*RECORDS TO USE:*
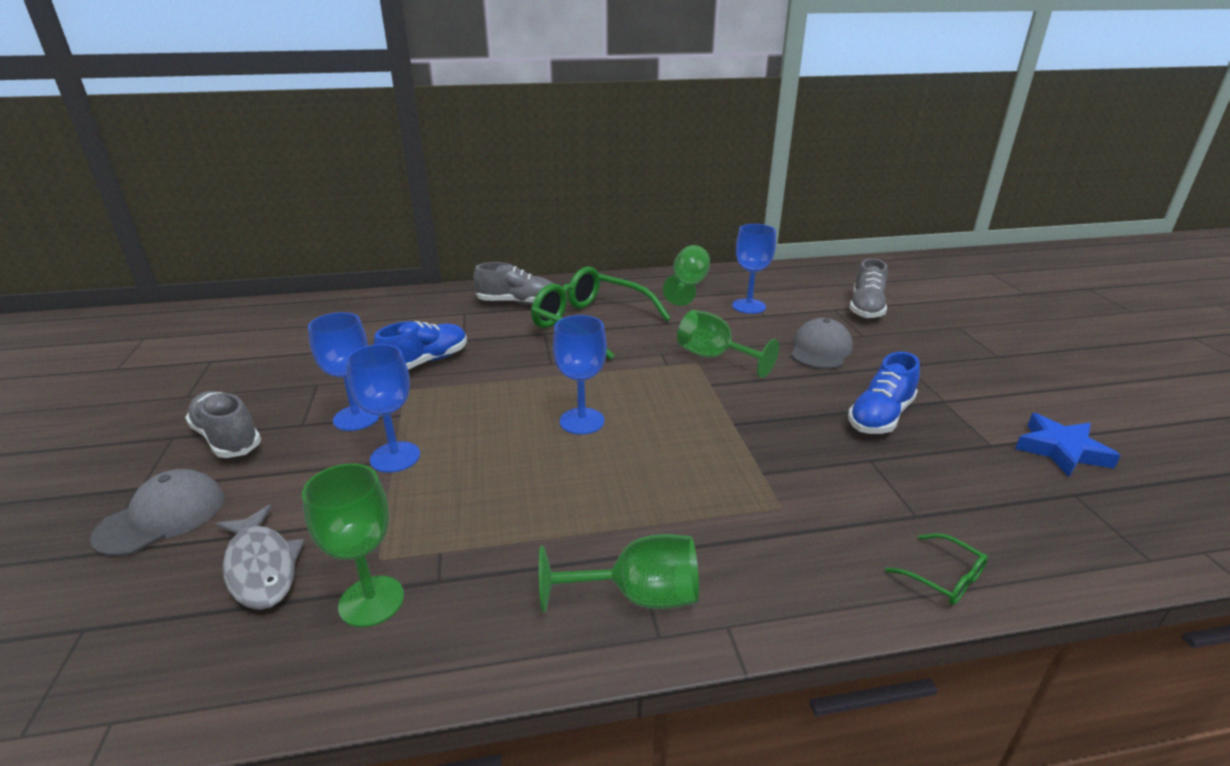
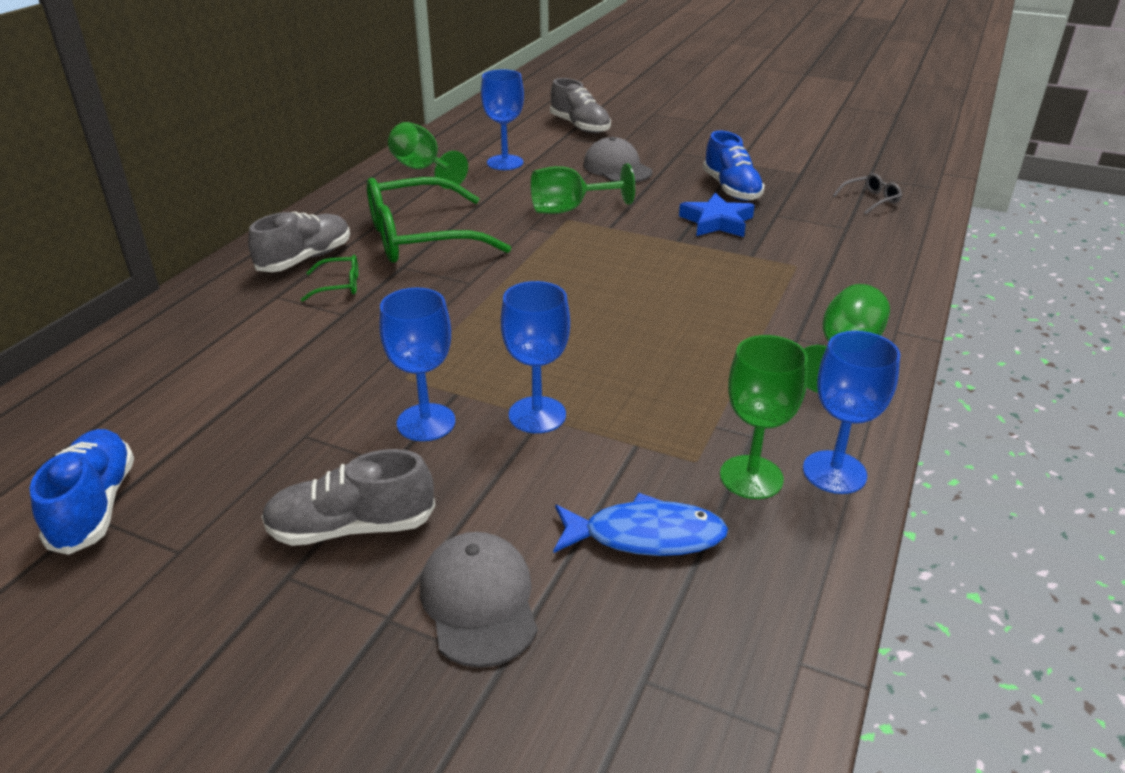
camera: 55 degrees left, 5 degrees up
(261, 567) = (645, 536): grey fish -> blue fish
(425, 362) = (360, 350): blue shoe -> blue shoe (95, 506)
(582, 421) = (594, 300): blue goblet -> blue goblet (834, 472)
(944, 578) = (908, 246): green glasses -> green glasses (339, 285)
(1014, 513) = (870, 200): none -> grey glasses
(1061, 450) = (827, 159): blue star -> blue star (716, 222)

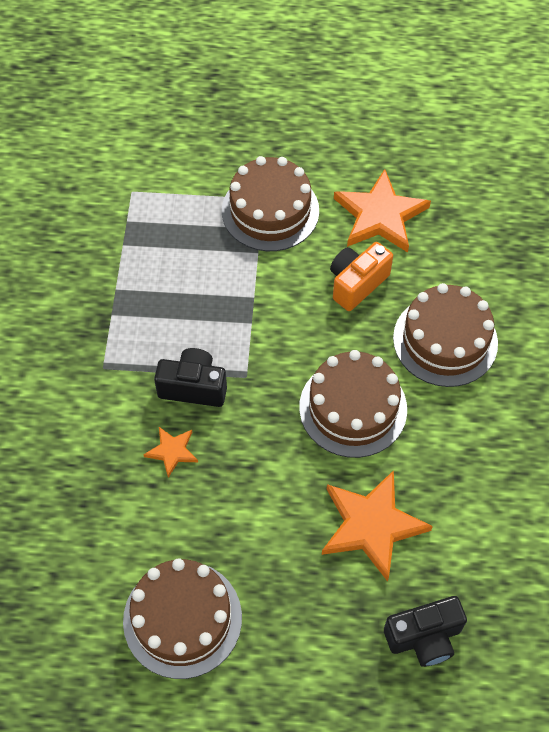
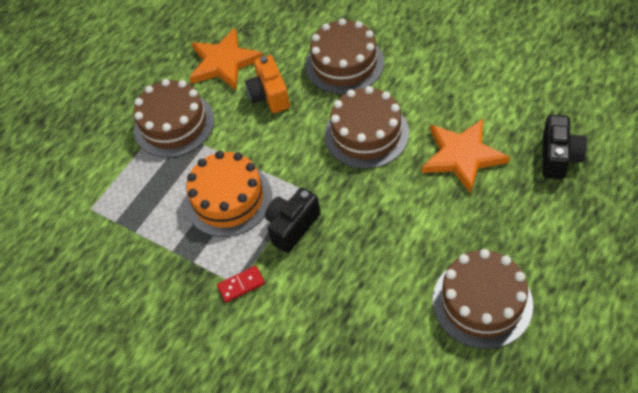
camera: 55 degrees left, 5 degrees down
(103, 371) = (241, 285): none -> red domino
(172, 451) = (339, 260): orange star -> none
(200, 309) = (228, 199): none -> orange cake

*REQUIRED WORK:*
Search the data above for lines holding "star" and copy each of them.

*WRITTEN ANSWER:*
(1061, 450) = (827, 159): blue star -> blue star (716, 222)
(172, 451) = (339, 260): orange star -> none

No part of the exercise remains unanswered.